═════ Dataset content

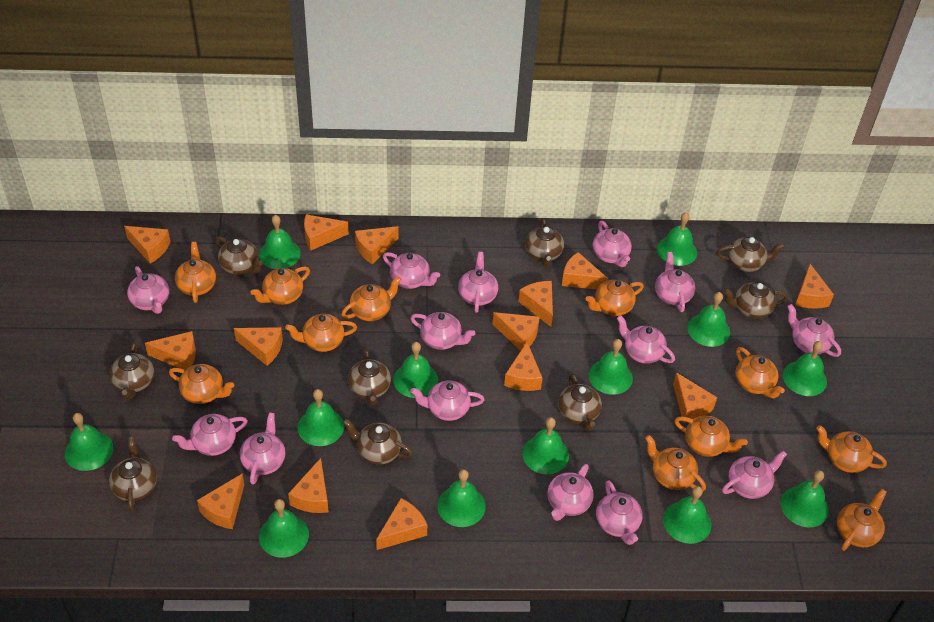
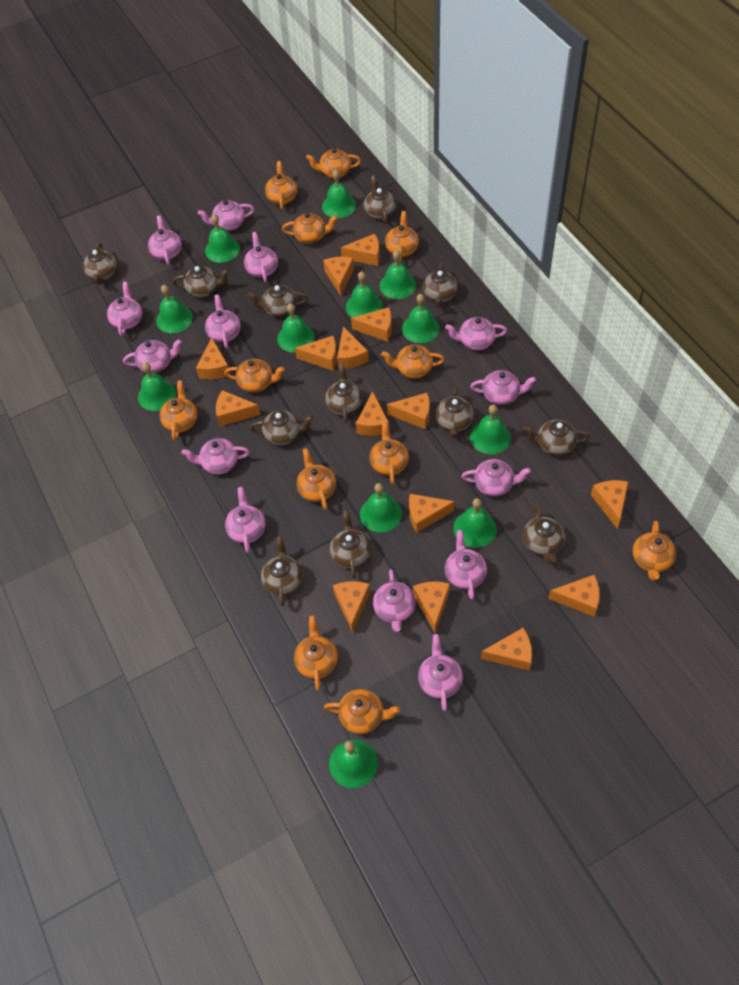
brown teapot: 9 -> 12
green bell: 13 -> 12
orange cheese: 14 -> 15
orange teapot: 11 -> 12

══════════

- **Task prompt**: Show each line of the data that contains the string "orange".

- **Solution to this problem**:
orange cheese: 14 -> 15
orange teapot: 11 -> 12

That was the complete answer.